Exercise data:
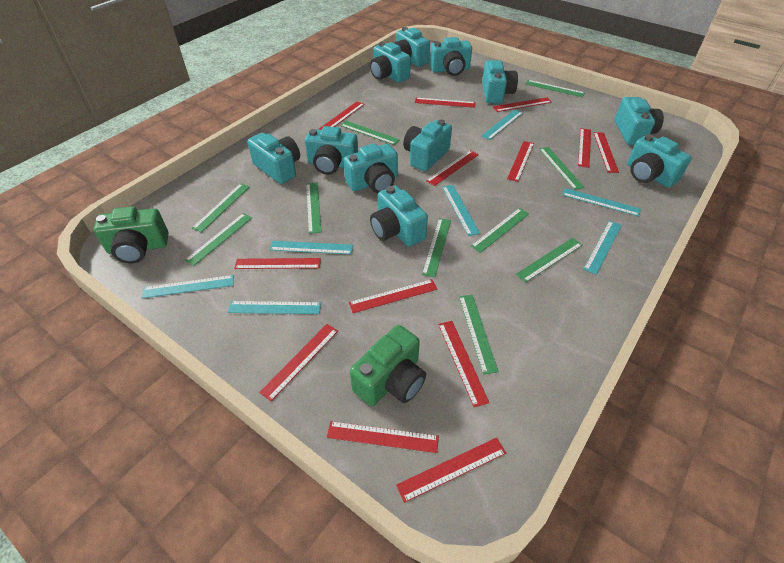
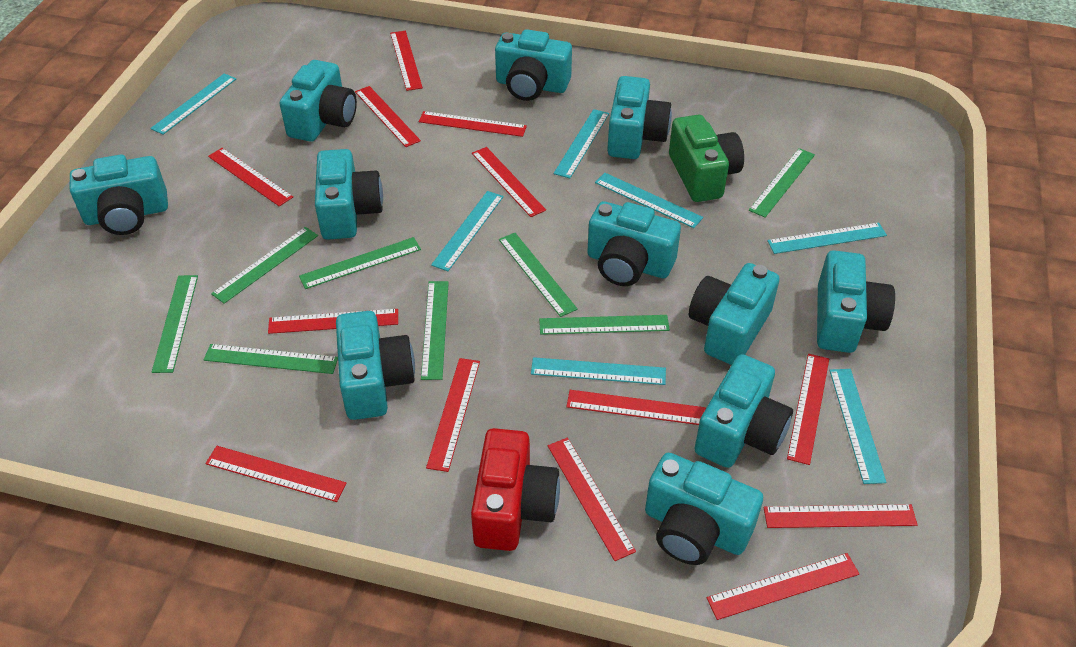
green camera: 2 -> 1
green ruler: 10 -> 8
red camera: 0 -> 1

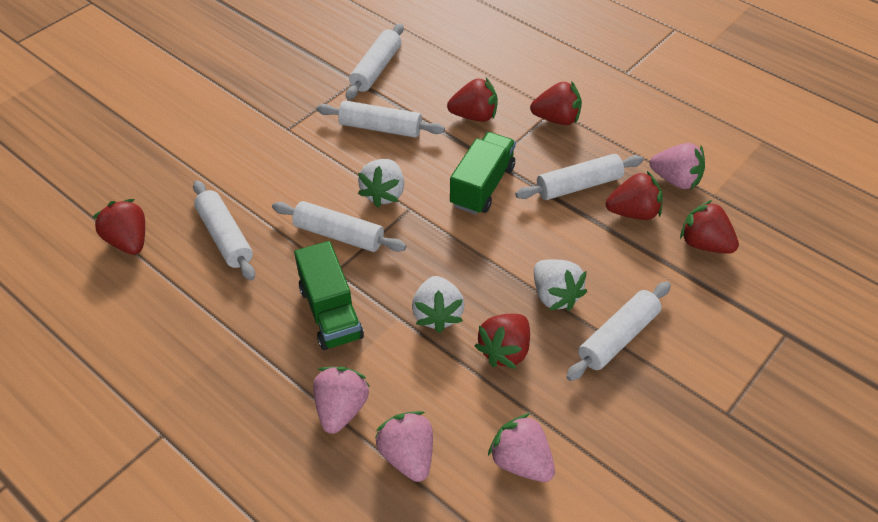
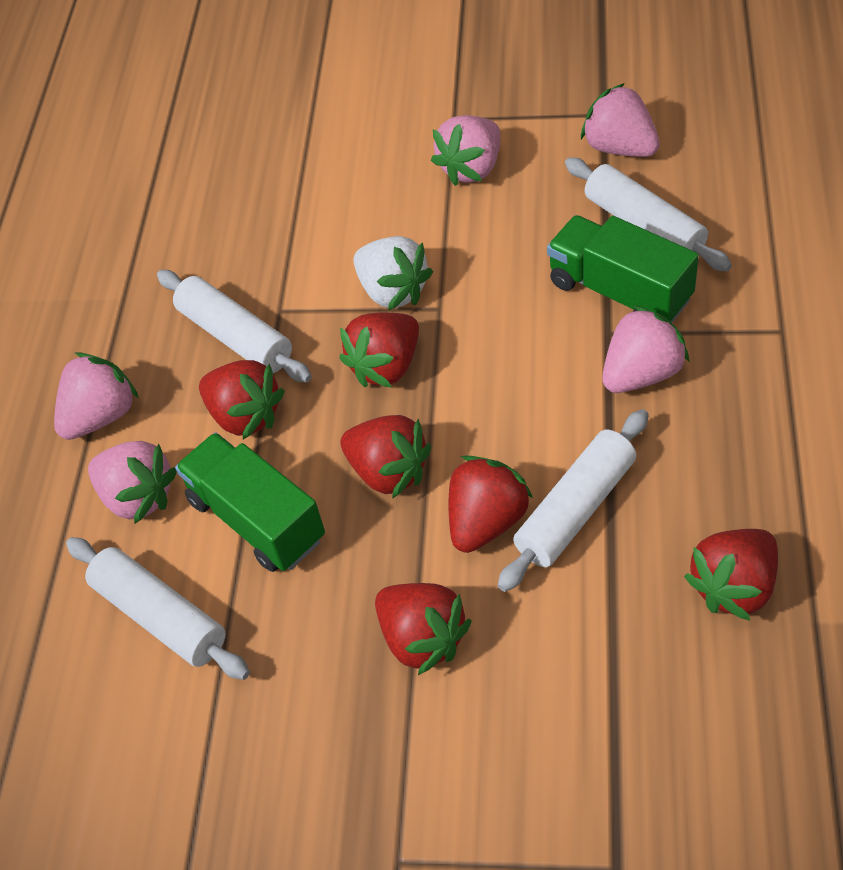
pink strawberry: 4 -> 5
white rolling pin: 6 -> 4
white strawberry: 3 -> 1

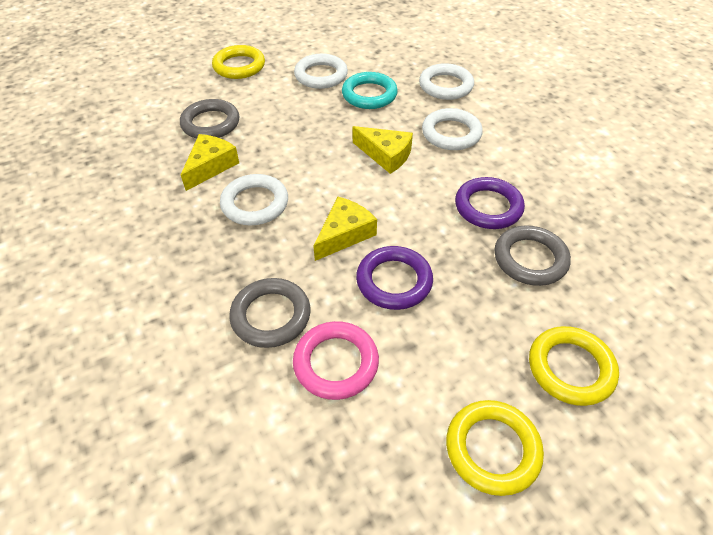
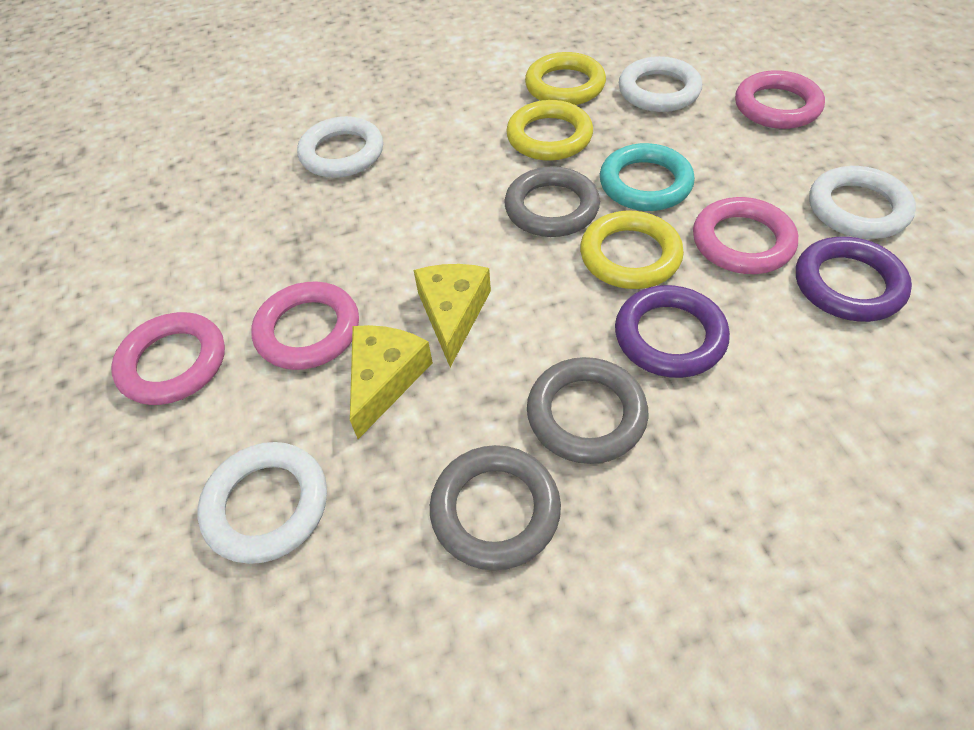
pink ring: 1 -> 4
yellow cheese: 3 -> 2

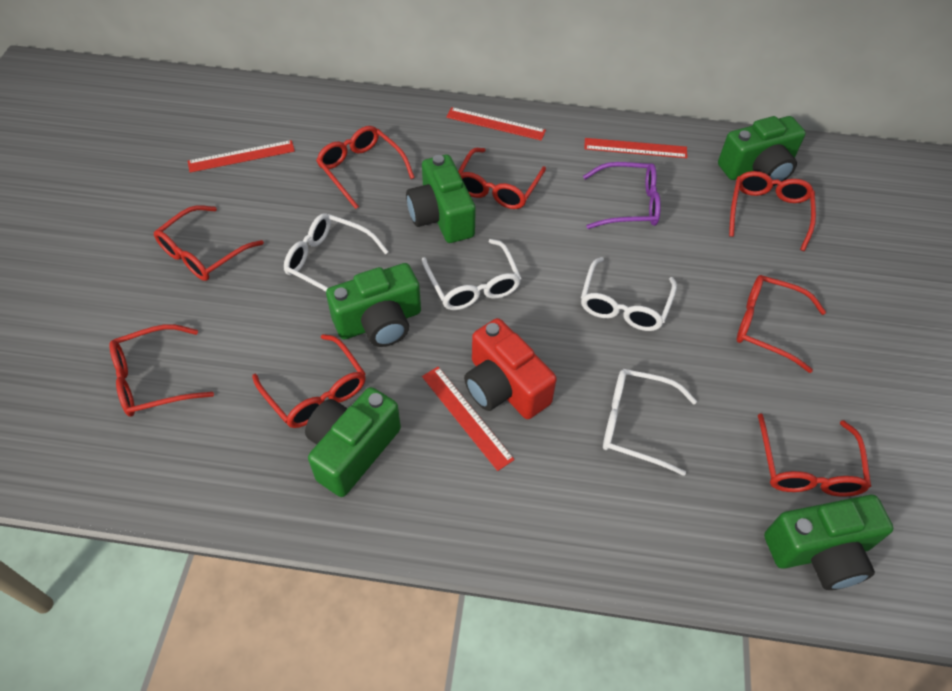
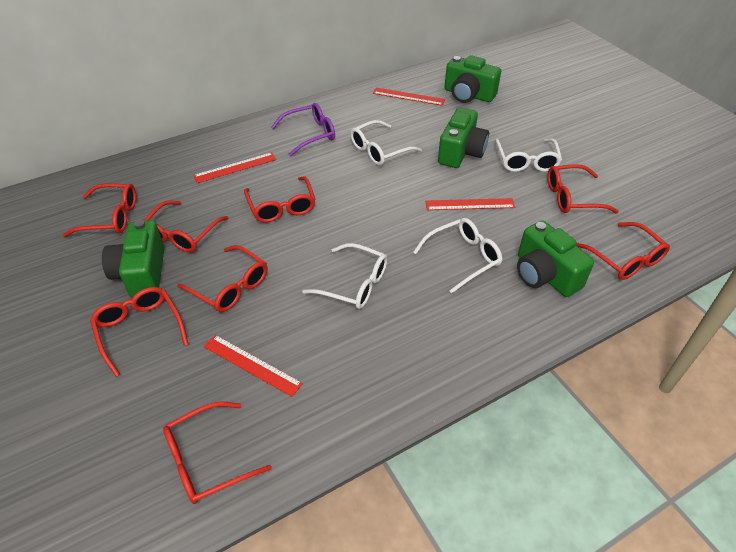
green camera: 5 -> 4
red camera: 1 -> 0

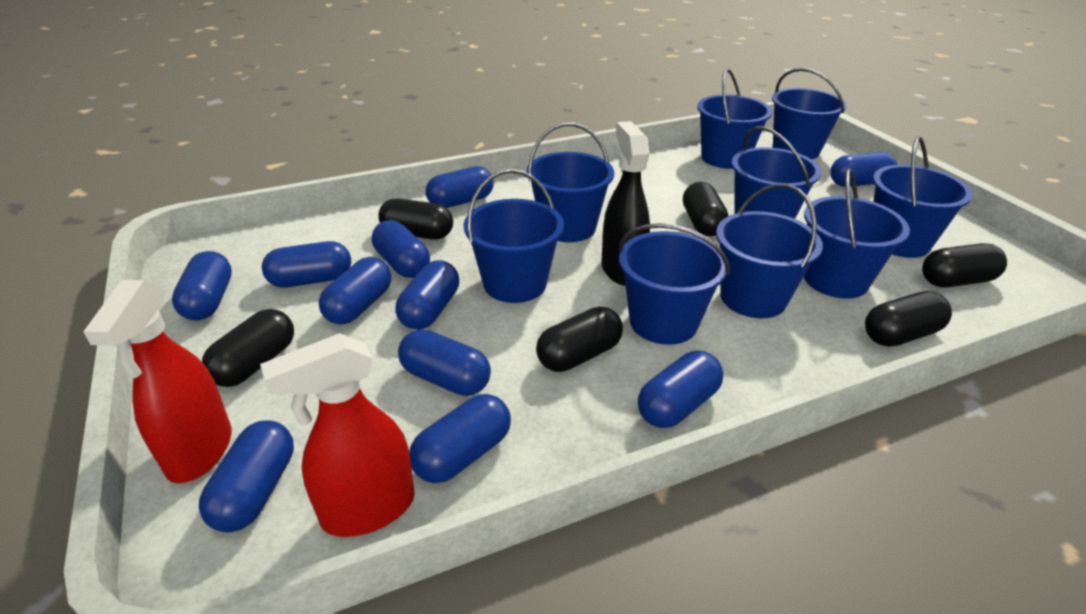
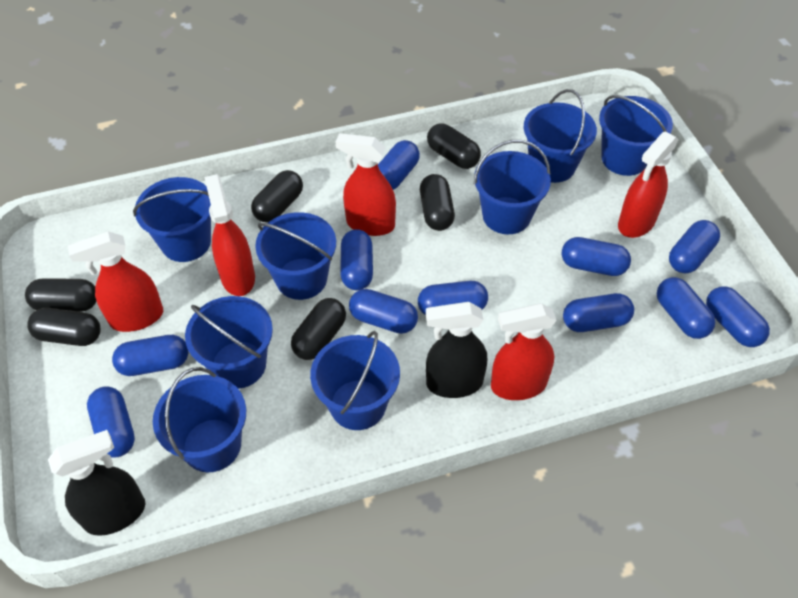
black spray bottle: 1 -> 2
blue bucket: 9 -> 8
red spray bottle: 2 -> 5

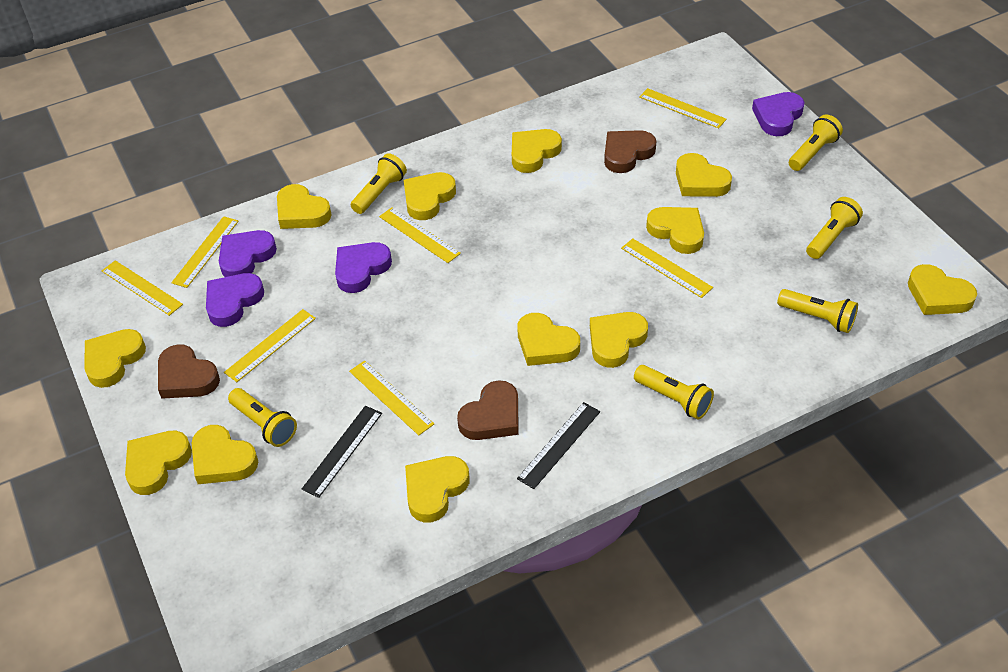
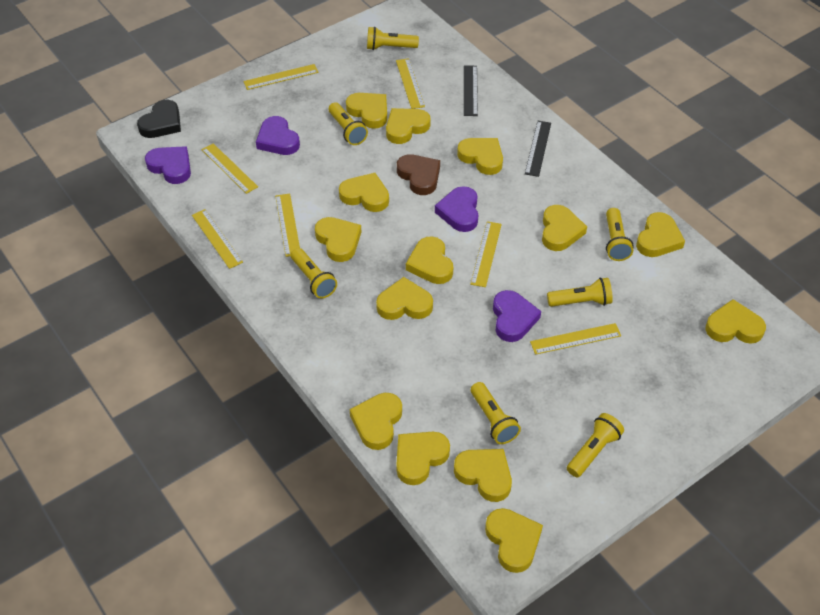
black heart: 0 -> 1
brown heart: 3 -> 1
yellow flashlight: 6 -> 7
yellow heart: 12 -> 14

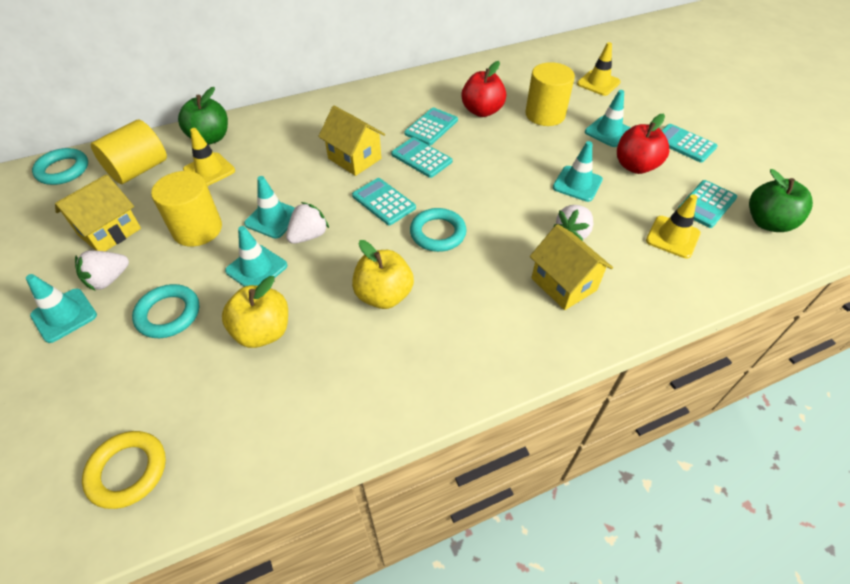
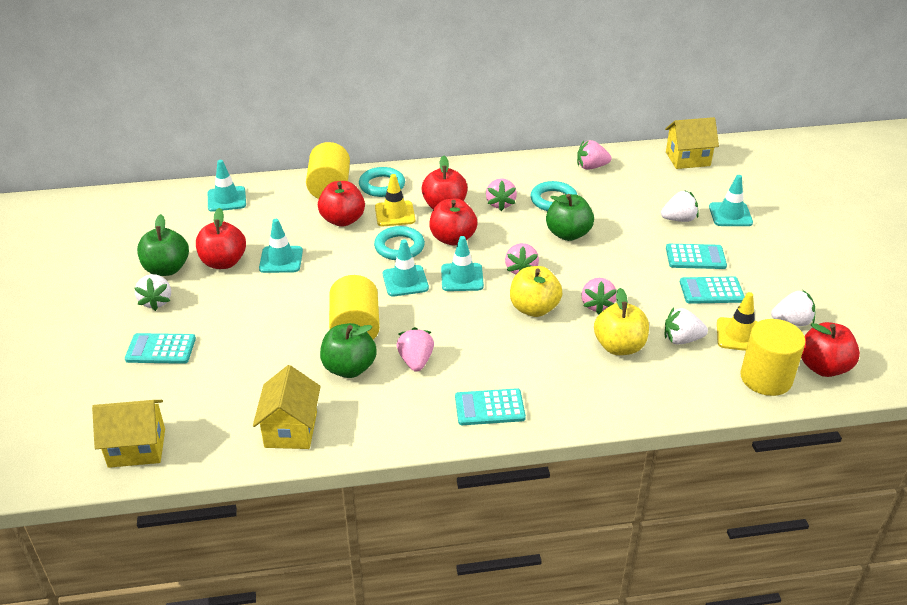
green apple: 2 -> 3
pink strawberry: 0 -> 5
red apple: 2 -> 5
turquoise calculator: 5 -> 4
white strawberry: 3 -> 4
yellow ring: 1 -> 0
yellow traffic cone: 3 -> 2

What the task asks: Print exactly the lines from the first line of the records above through the line containing "black spray bottle: 1 -> 2", leaving out the pictures.

Solution to the problem:
green camera: 2 -> 1
green ruler: 10 -> 8
red camera: 0 -> 1

pink strawberry: 4 -> 5
white rolling pin: 6 -> 4
white strawberry: 3 -> 1

pink ring: 1 -> 4
yellow cheese: 3 -> 2

green camera: 5 -> 4
red camera: 1 -> 0

black spray bottle: 1 -> 2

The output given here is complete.